*Directions*:
Copy out unchanged the lines from the one with "gray semicircle: rotated 54 degrees clockwise" to the one with "blue square: rotated", both ends included, and give nothing else.

*Raw records*:
··········
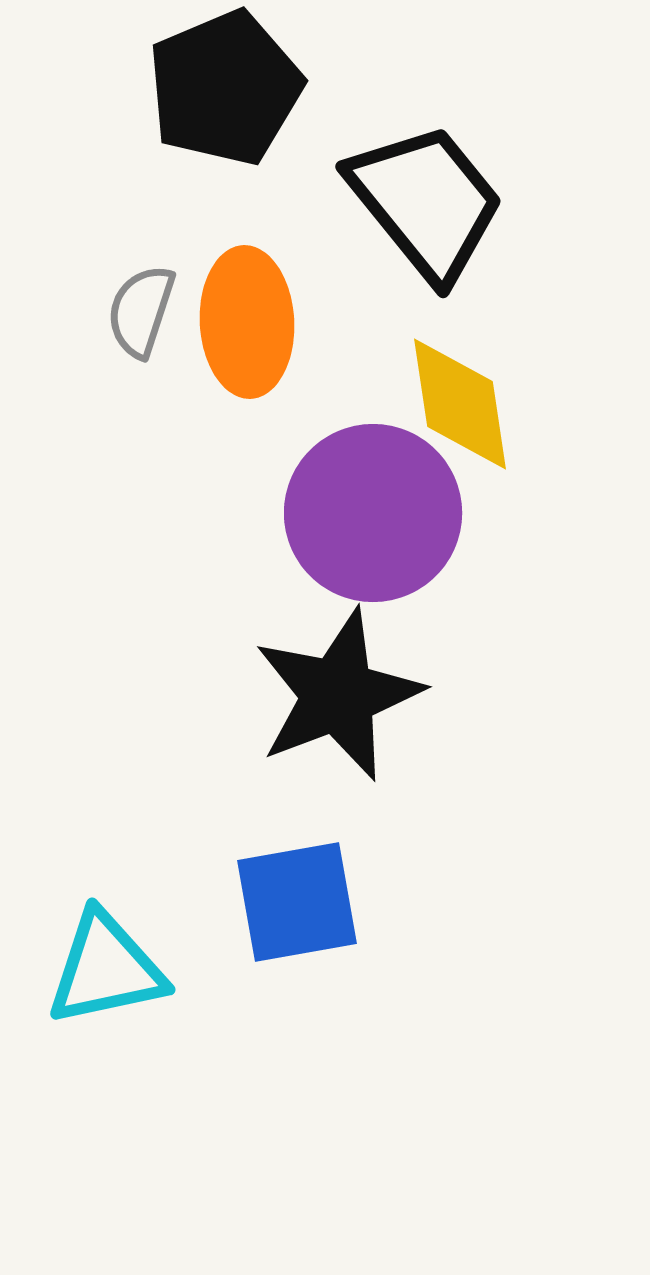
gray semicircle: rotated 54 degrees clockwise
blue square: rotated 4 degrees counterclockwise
··········
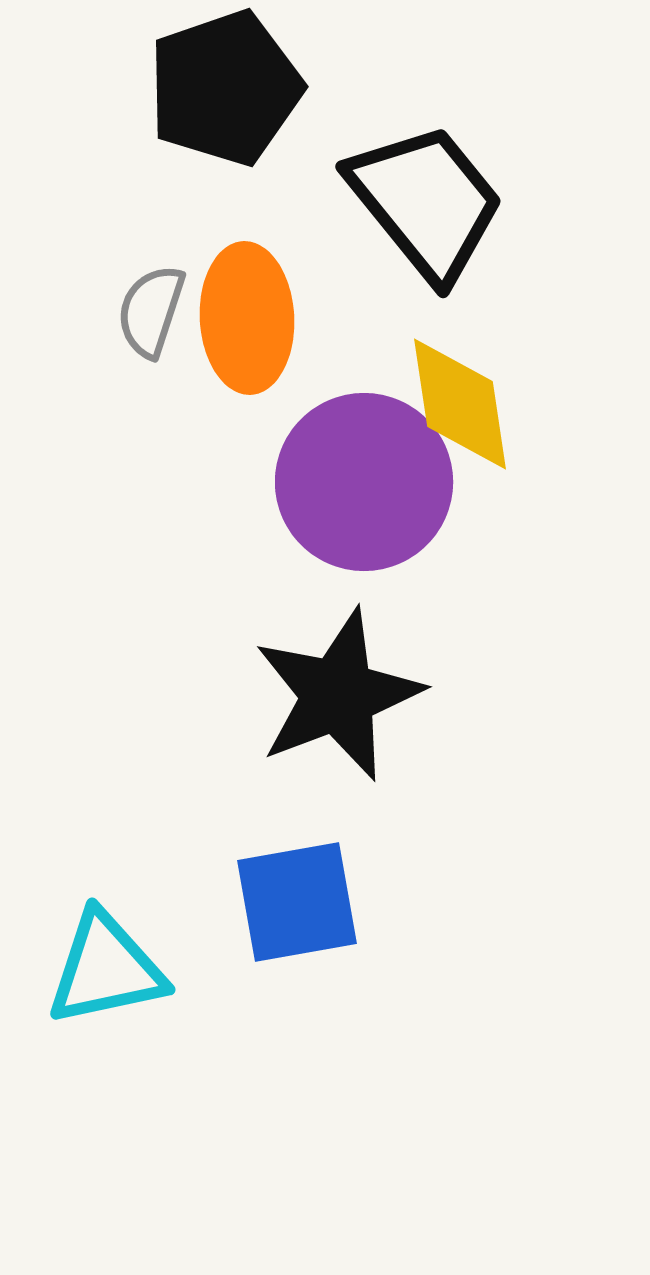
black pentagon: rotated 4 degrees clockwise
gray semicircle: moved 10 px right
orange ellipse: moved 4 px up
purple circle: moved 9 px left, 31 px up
··········
*Result for this task*:
gray semicircle: rotated 54 degrees clockwise
blue square: rotated 4 degrees counterclockwise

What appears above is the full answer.